▶ _EXERCISE DETAILS_
Would you write out the listing verbatim and skip every picture in it?
***** LISTED ENTRIES
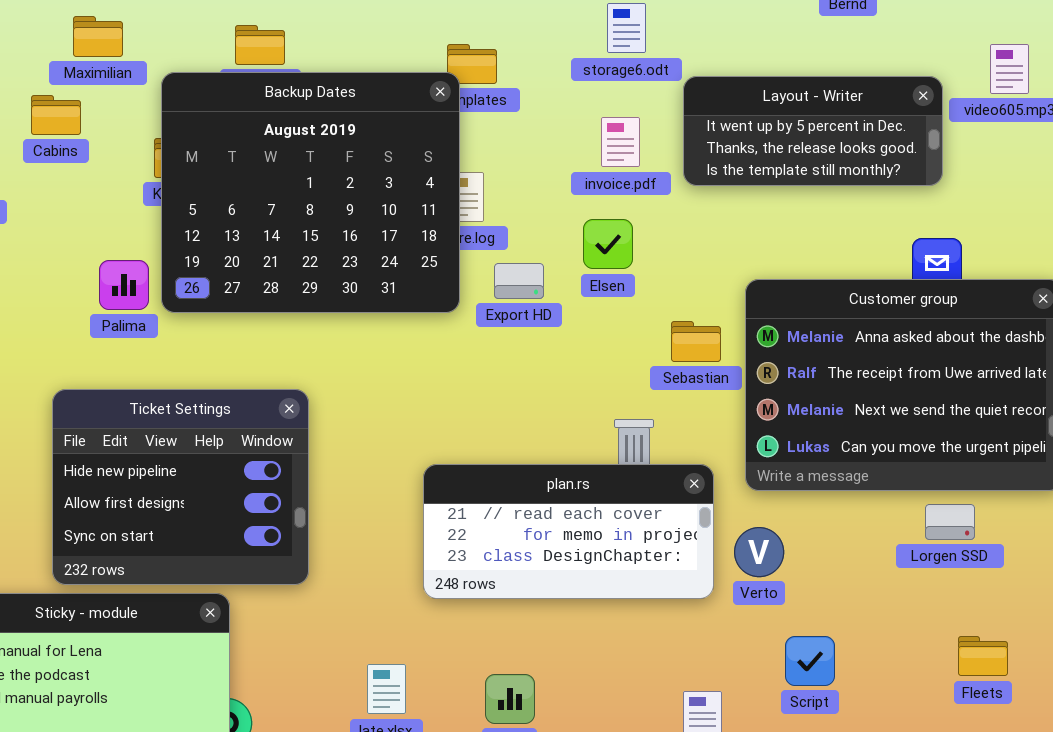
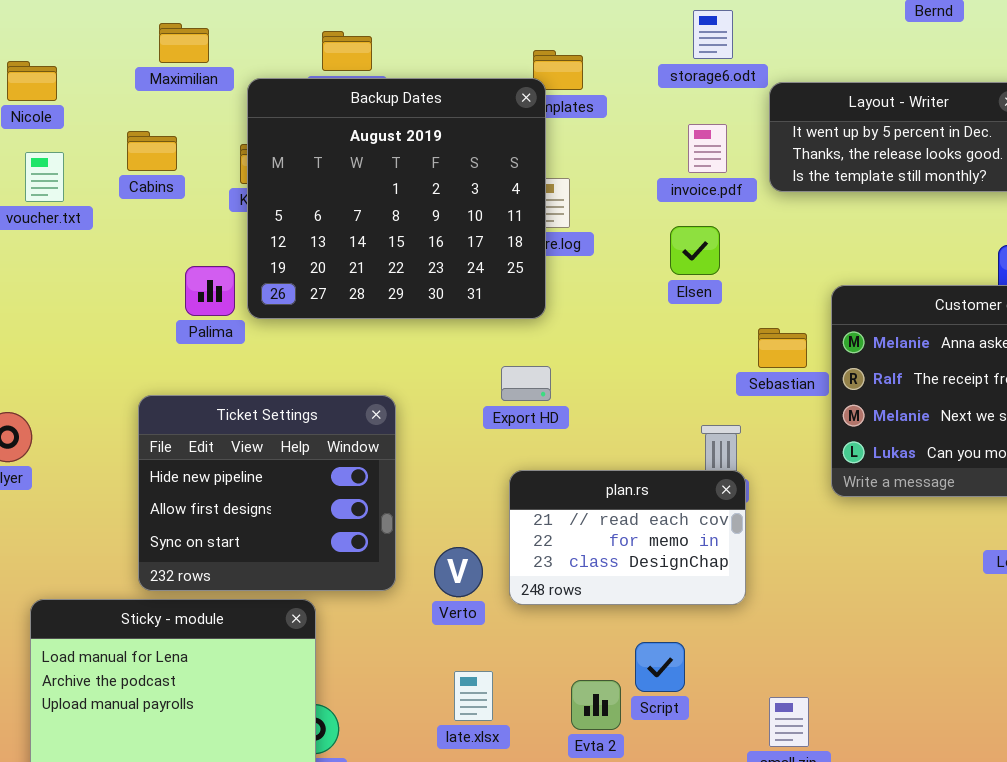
Cabins: [31,95,81,135] -> [127,131,177,171], moved
Export HD: [494,263,544,299] -> [501,366,551,401], moved
plan.rs: [423,464,714,599] -> [509,470,746,605], resized
Verto: [734,527,784,577] -> [434,547,483,597], moved
Script: [785,636,835,686] -> [635,642,685,692], moved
**********
▶ _SOLUTION TO THIS TASK_
Cabins: [31,95,81,135] -> [127,131,177,171], moved
Export HD: [494,263,544,299] -> [501,366,551,401], moved
plan.rs: [423,464,714,599] -> [509,470,746,605], resized
Verto: [734,527,784,577] -> [434,547,483,597], moved
Script: [785,636,835,686] -> [635,642,685,692], moved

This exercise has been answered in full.